Before and after coordinates:

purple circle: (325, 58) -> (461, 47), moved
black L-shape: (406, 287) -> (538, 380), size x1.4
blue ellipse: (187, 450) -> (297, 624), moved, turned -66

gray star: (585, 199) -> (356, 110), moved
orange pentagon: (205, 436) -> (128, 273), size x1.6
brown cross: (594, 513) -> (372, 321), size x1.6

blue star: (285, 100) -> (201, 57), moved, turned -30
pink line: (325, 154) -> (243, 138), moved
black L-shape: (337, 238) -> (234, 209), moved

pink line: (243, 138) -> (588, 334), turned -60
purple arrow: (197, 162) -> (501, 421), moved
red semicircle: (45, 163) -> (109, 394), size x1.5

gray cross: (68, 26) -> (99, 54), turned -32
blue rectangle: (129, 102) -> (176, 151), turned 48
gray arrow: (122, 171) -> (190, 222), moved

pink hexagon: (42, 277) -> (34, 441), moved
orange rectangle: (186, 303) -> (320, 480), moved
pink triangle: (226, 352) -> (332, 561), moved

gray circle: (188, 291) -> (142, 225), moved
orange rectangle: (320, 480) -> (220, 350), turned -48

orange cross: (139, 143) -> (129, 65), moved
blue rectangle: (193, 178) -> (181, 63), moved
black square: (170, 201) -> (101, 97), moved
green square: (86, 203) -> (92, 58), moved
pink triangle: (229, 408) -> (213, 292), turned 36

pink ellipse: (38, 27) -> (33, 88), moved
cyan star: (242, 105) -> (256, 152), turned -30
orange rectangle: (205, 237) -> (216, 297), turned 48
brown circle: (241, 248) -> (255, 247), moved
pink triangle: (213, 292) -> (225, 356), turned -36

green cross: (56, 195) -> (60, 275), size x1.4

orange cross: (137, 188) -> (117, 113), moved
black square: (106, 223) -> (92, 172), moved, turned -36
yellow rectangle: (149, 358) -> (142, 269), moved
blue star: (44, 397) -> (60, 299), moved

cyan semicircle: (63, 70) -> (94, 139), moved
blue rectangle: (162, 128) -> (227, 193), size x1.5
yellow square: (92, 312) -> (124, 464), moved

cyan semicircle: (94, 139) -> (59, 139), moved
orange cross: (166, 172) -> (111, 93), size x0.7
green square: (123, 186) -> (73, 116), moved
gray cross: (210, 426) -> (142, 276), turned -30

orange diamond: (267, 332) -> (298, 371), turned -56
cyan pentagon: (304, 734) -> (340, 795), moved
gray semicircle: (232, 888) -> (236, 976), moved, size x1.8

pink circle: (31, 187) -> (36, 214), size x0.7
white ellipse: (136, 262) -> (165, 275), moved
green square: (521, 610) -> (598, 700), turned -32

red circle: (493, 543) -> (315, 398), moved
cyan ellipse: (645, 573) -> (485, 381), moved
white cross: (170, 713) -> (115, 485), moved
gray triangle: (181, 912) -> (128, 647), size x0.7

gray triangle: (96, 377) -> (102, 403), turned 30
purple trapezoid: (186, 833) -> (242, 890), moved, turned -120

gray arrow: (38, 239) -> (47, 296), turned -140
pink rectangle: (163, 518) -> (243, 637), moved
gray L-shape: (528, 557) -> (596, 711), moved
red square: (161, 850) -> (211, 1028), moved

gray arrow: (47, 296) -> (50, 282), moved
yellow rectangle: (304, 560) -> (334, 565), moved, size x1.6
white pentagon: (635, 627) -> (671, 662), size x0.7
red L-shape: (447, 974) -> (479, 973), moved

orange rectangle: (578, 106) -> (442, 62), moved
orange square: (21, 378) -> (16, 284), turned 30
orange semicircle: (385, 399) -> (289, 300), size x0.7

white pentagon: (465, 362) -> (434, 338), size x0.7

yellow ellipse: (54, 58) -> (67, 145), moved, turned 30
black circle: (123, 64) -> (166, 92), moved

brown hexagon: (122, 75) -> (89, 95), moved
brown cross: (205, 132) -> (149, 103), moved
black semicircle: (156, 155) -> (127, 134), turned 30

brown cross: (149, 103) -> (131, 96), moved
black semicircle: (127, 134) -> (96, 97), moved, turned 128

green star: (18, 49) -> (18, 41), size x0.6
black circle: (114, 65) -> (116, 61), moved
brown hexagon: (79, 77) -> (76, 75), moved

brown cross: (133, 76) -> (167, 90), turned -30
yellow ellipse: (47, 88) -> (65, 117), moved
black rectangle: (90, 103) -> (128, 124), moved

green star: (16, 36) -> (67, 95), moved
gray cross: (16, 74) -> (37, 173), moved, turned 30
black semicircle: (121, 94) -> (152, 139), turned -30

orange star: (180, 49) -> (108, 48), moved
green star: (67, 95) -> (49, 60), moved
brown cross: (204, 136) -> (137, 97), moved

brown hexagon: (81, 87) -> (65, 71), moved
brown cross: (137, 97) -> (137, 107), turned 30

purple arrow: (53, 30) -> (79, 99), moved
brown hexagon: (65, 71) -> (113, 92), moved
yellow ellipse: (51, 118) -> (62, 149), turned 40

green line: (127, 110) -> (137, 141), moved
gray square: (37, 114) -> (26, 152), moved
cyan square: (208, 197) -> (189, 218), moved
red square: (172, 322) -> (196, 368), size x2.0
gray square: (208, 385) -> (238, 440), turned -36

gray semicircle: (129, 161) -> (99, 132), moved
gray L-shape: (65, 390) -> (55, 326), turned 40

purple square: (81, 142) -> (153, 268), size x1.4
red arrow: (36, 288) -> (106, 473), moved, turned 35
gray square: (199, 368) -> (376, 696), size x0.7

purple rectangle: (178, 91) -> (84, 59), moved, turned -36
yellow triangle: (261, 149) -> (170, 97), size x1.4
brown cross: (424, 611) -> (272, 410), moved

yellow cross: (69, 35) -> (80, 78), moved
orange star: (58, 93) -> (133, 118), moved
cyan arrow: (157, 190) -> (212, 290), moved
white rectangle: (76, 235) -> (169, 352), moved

**To-do item**.
Wherever a line in the entries holds "green", copy that line.

**Exercise response**.
green square: (86, 203) -> (92, 58), moved
green cross: (56, 195) -> (60, 275), size x1.4
green square: (123, 186) -> (73, 116), moved
green square: (521, 610) -> (598, 700), turned -32
green star: (18, 49) -> (18, 41), size x0.6
green star: (16, 36) -> (67, 95), moved
green star: (67, 95) -> (49, 60), moved
green line: (127, 110) -> (137, 141), moved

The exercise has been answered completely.